Work instruction: Find the lines in the entries that follow where the word "rose" occurs, and state how many there are, with no other words.

▽

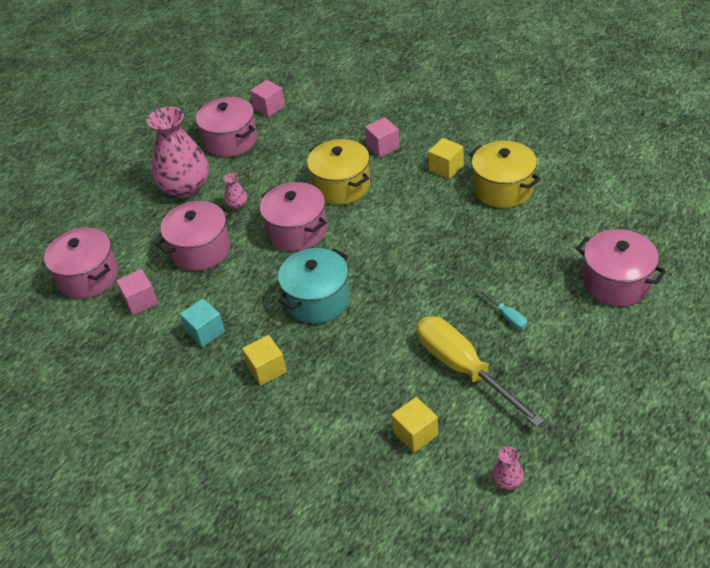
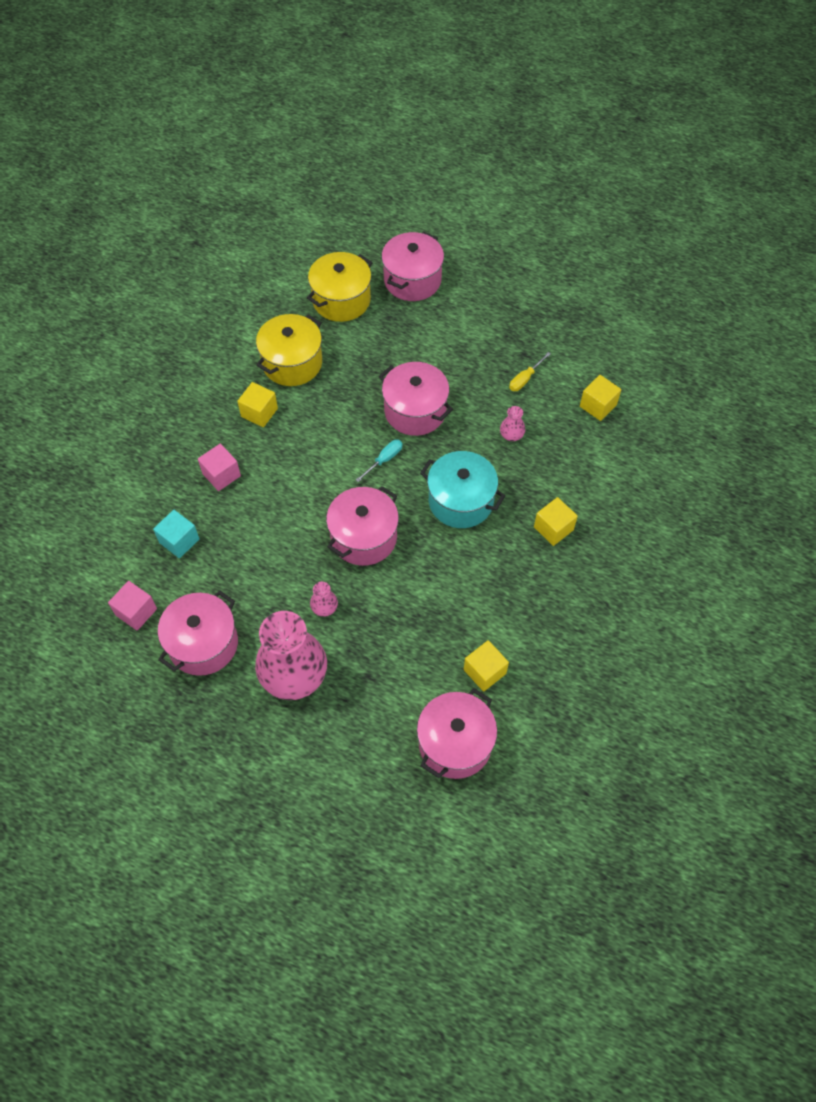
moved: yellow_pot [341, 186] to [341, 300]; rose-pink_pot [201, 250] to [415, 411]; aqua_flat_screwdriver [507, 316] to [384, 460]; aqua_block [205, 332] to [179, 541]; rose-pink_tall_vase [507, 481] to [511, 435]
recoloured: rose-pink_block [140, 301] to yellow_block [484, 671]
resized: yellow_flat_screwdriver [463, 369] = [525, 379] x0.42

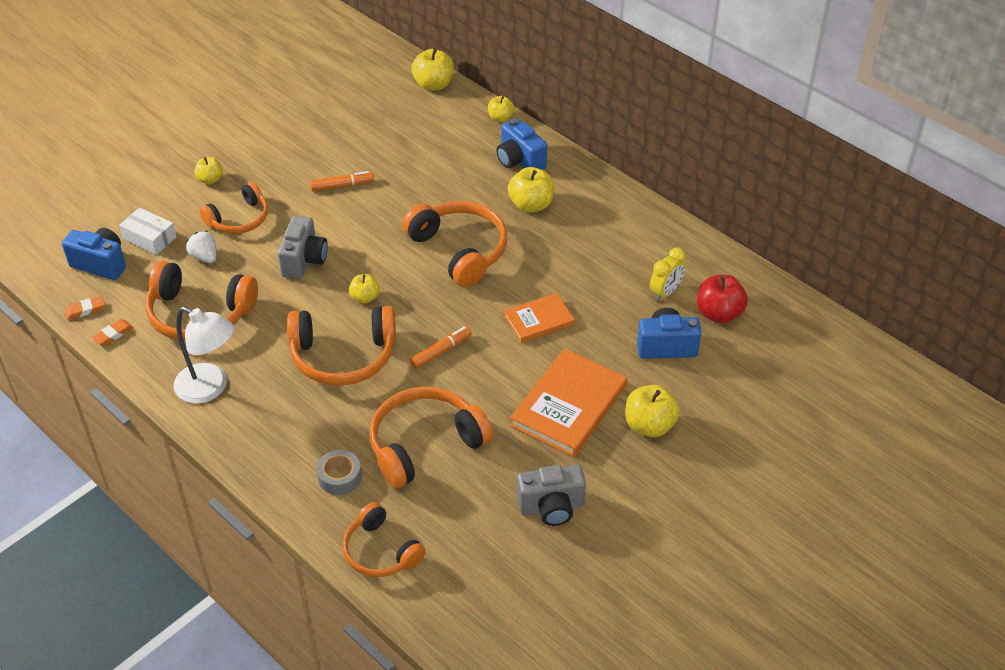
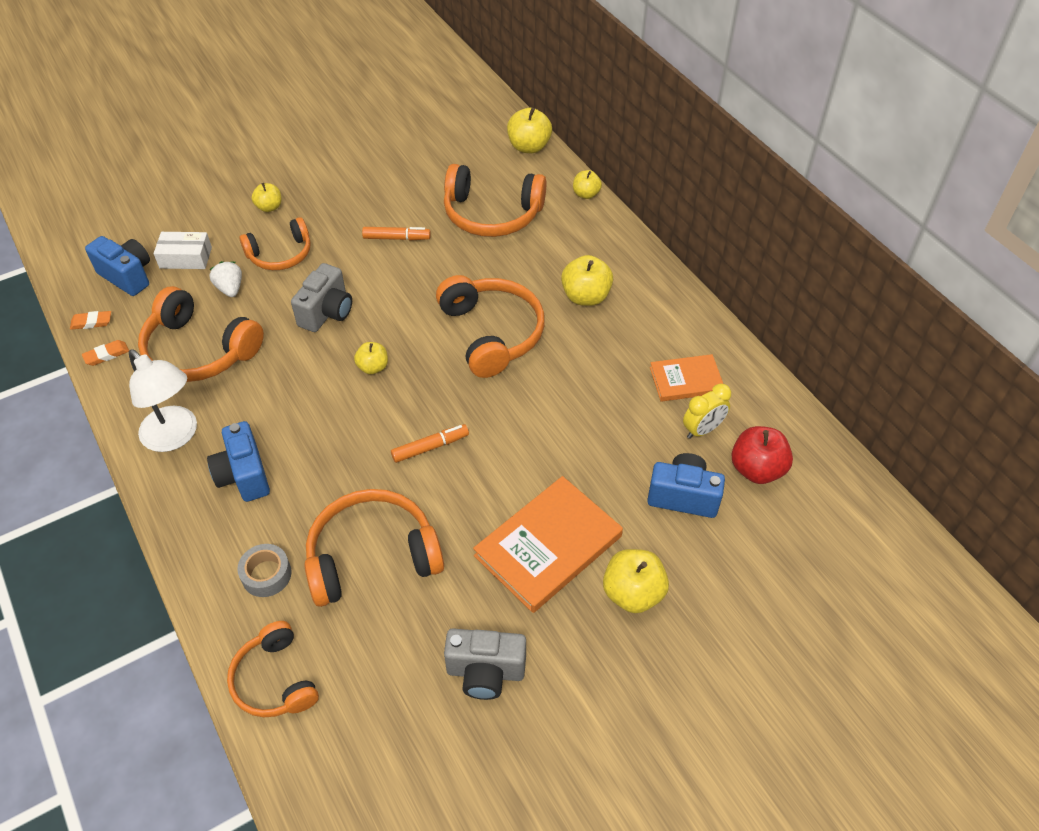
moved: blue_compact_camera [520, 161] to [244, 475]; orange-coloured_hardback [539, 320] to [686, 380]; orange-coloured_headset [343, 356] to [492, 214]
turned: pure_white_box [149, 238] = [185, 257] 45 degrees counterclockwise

△
▽

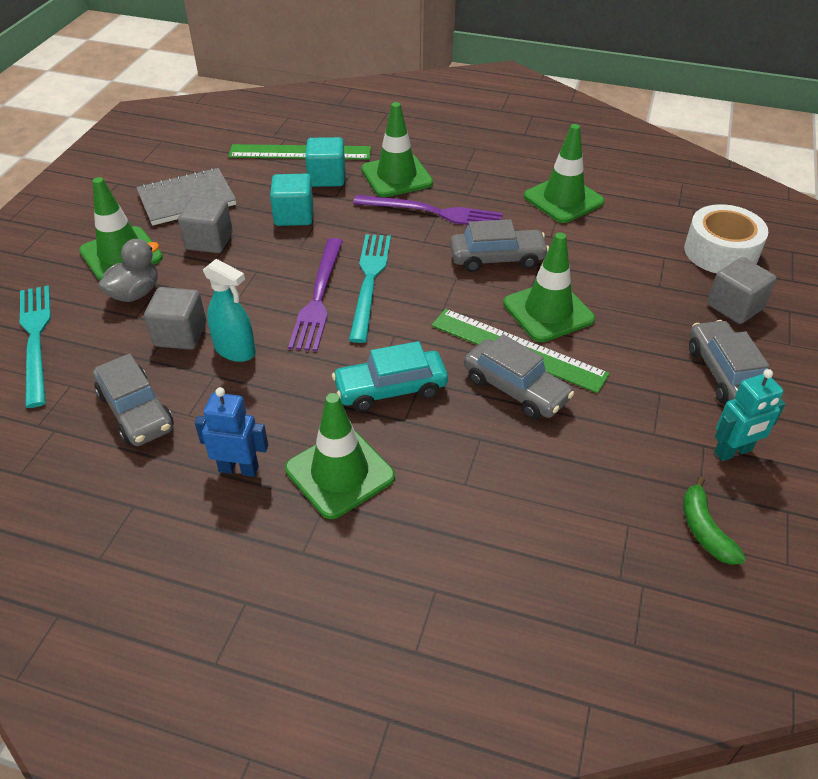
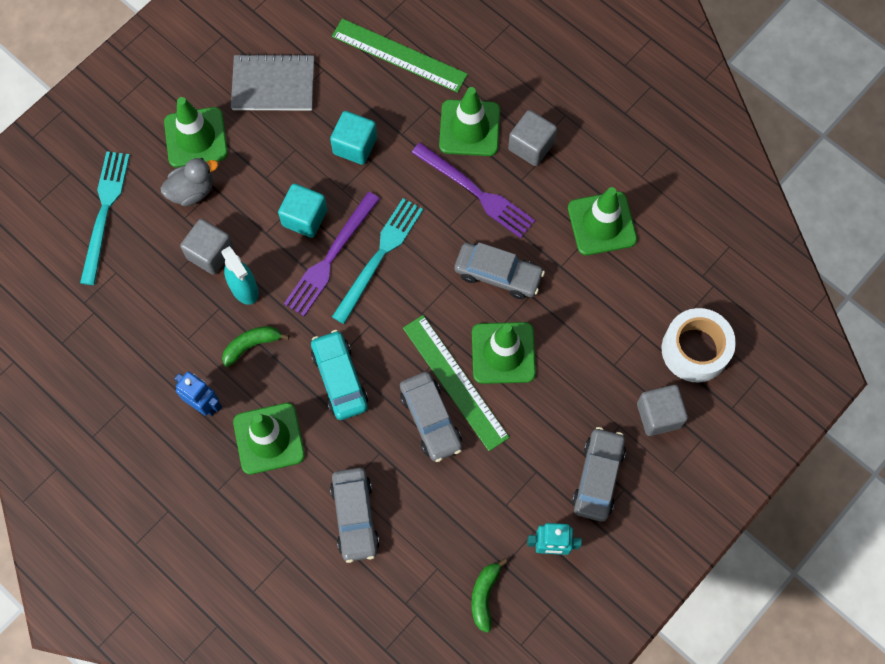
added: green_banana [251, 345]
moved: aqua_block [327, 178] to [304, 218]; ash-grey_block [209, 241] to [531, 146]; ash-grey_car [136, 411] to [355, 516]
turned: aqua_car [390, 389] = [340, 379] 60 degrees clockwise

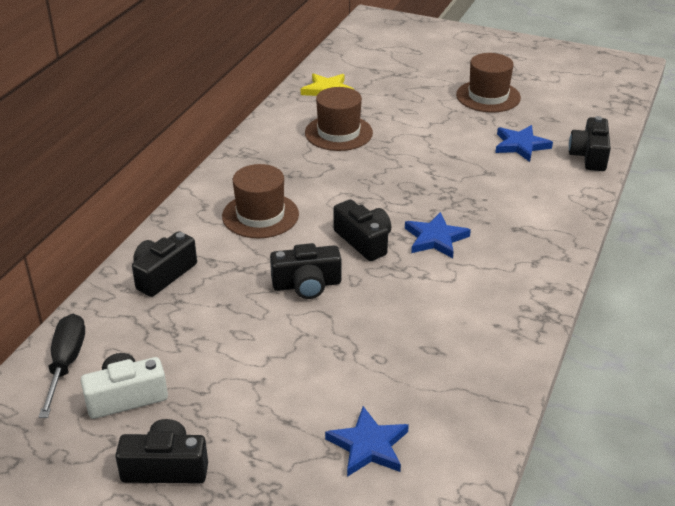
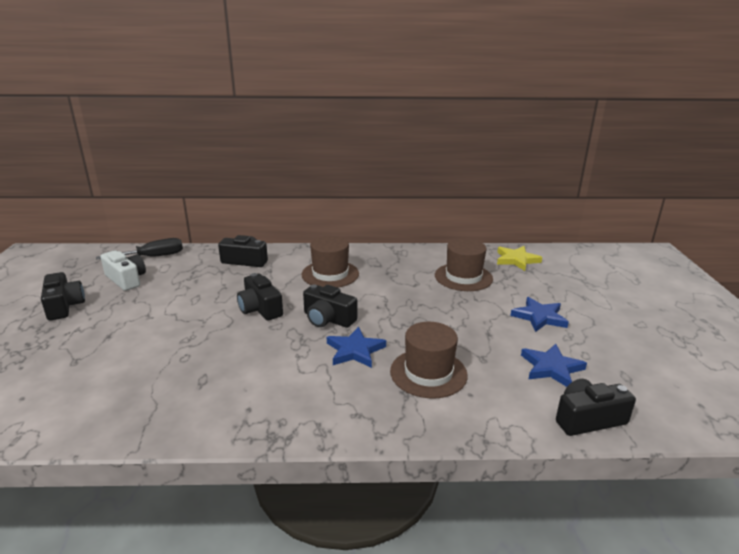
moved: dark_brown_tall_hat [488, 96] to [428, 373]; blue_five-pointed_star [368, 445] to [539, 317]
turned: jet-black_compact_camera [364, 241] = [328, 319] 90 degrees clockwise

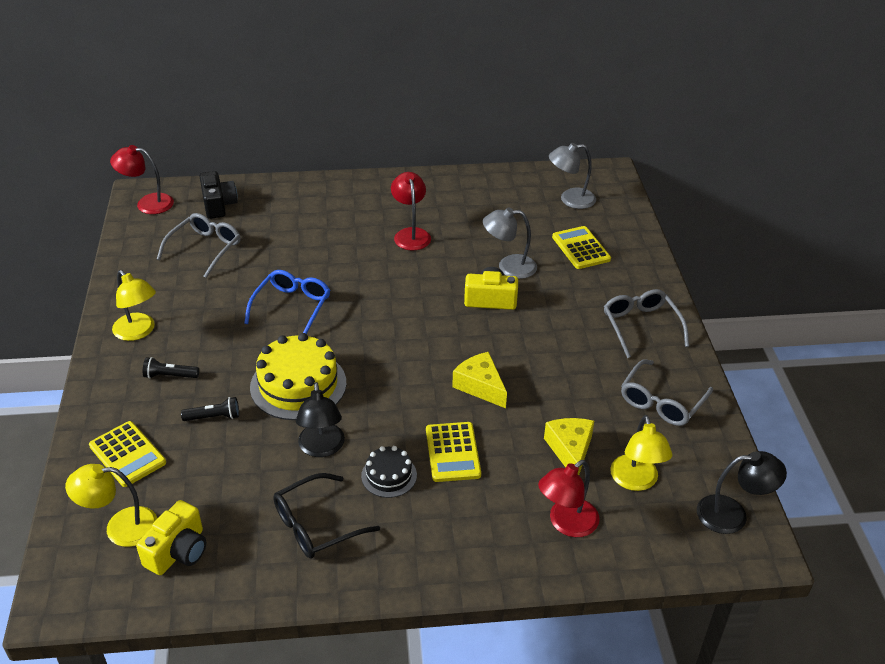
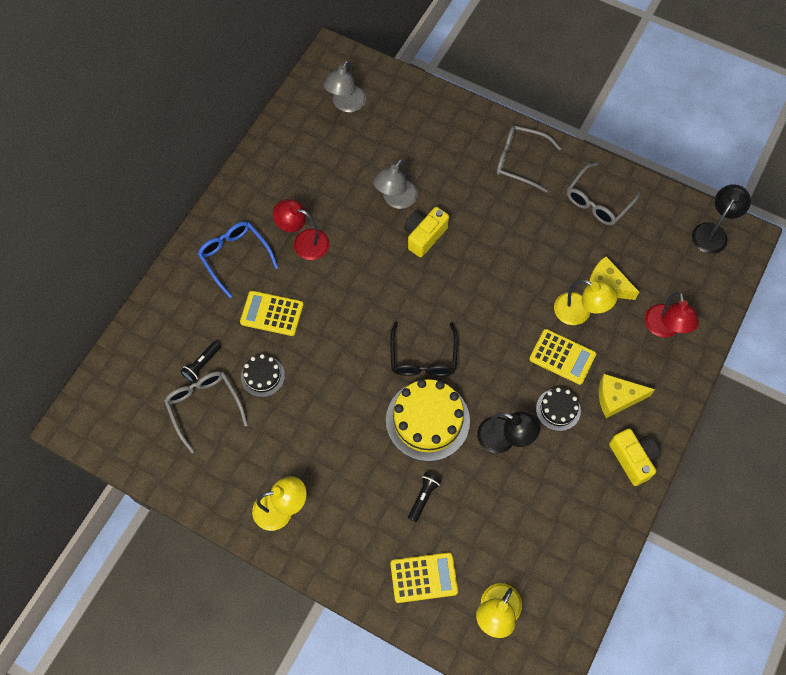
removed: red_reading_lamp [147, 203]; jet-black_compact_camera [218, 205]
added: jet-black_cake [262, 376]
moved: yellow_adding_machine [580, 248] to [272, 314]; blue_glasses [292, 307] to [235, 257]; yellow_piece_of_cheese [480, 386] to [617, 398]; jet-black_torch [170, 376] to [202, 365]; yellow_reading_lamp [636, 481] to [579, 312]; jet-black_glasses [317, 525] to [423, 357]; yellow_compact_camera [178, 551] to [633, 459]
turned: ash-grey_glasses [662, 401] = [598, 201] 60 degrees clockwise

△

Task result: 2